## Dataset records

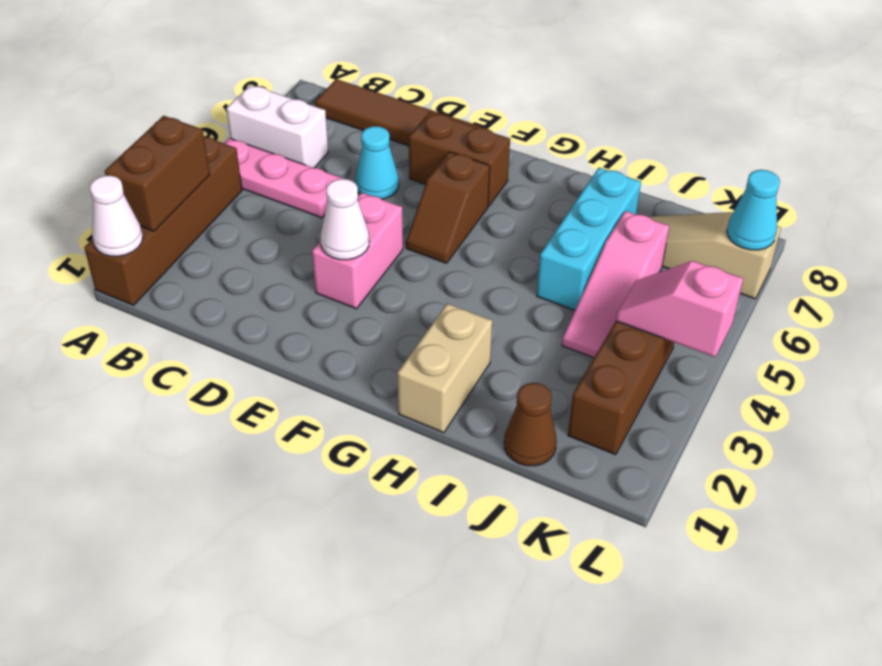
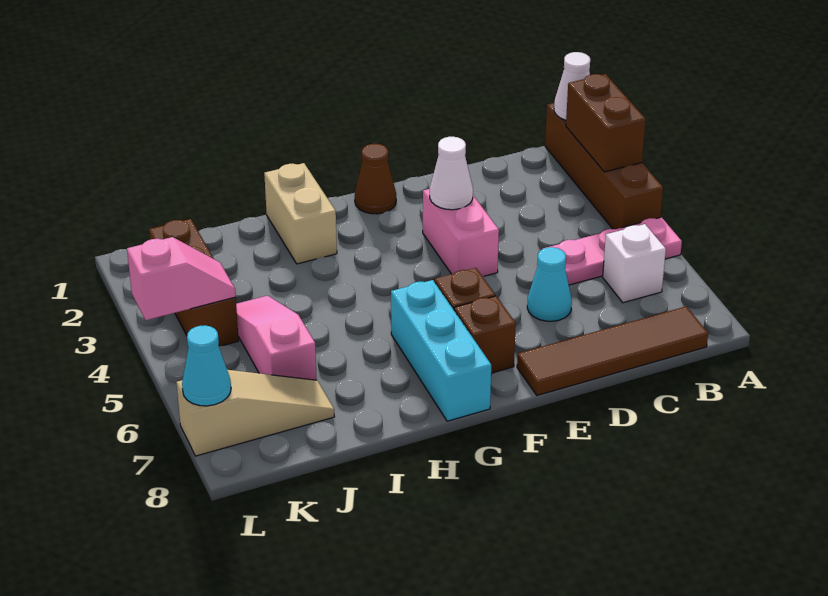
white brick A6:B6 level 1 -> white brick B6 level 1
brown brick E7:F7 level 1 -> brown brick F7 level 1
cyan brick I5:I7 level 1 -> cyan brick G6:G8 level 1
brown cone J1 level 1 -> brown cone F1 level 1

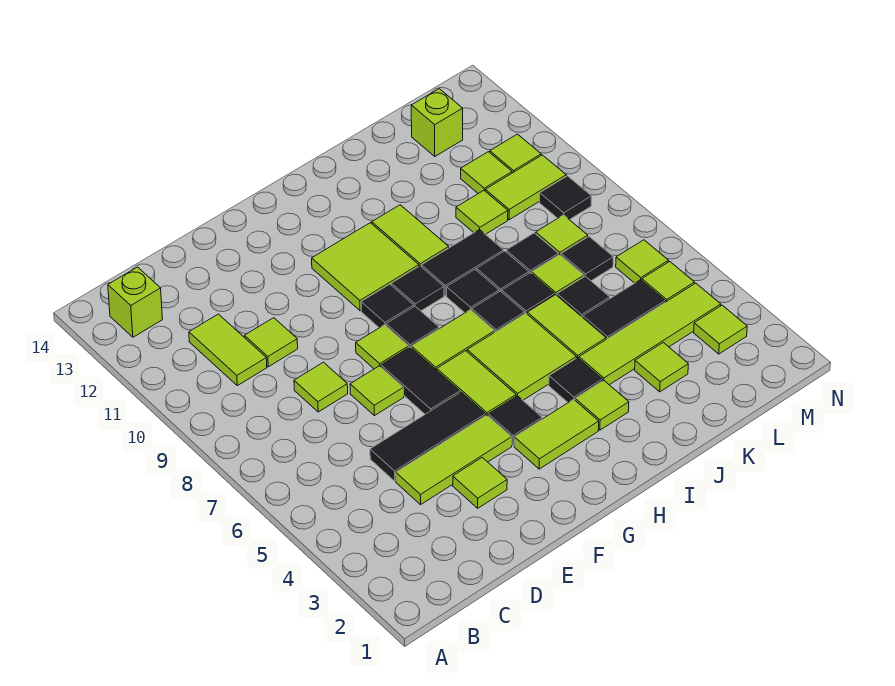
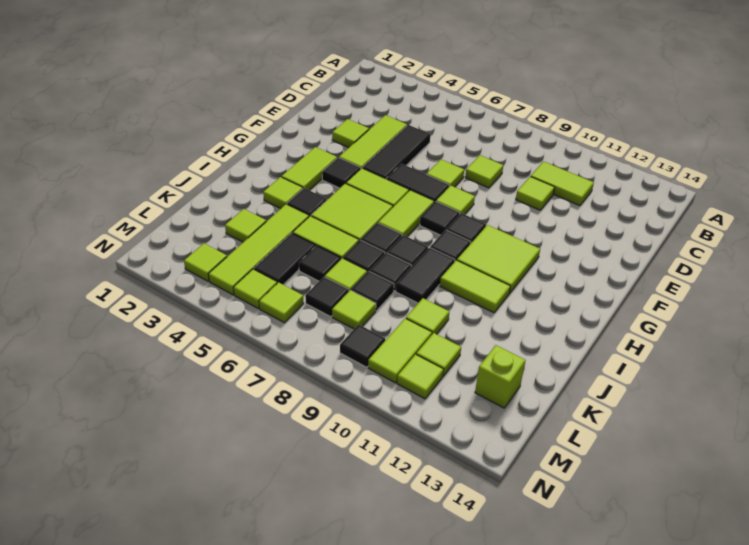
lime brick B13 level 1 -> none

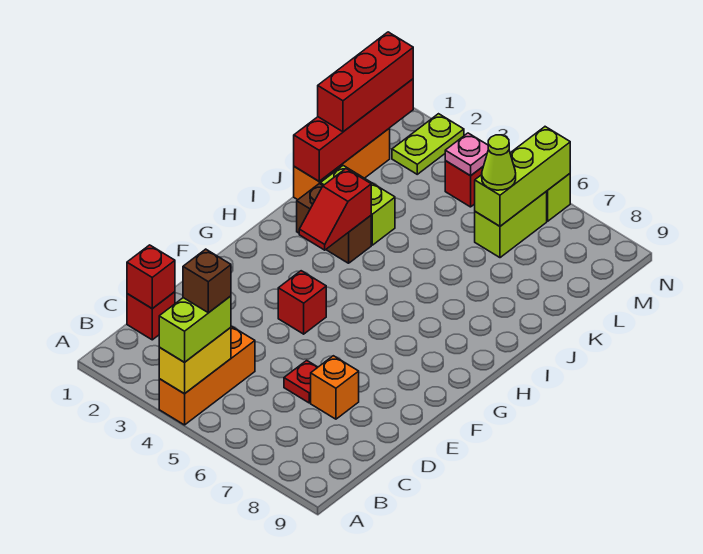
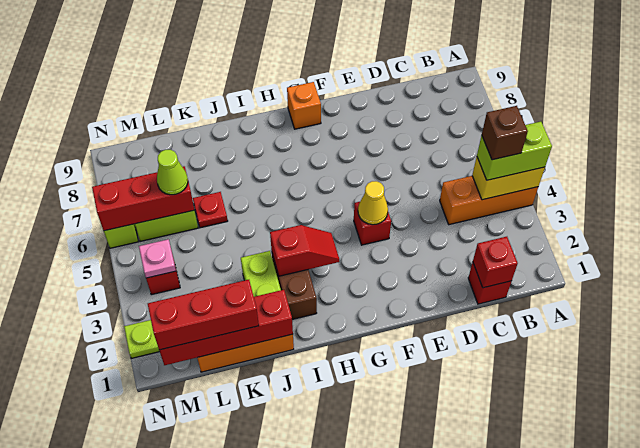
red plate D6 level 1 -> red plate K6 level 1
orange brick D7 level 1 -> orange brick G9 level 1
none -> yellow cone F4 level 2
lime brick L6:N6 level 2 -> red brick L6:N6 level 2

## Problem statement
Among the records, find every line with the word "brown" and copy it.

## Exercise solution
brown brick E7:F7 level 1 -> brown brick F7 level 1
brown cone J1 level 1 -> brown cone F1 level 1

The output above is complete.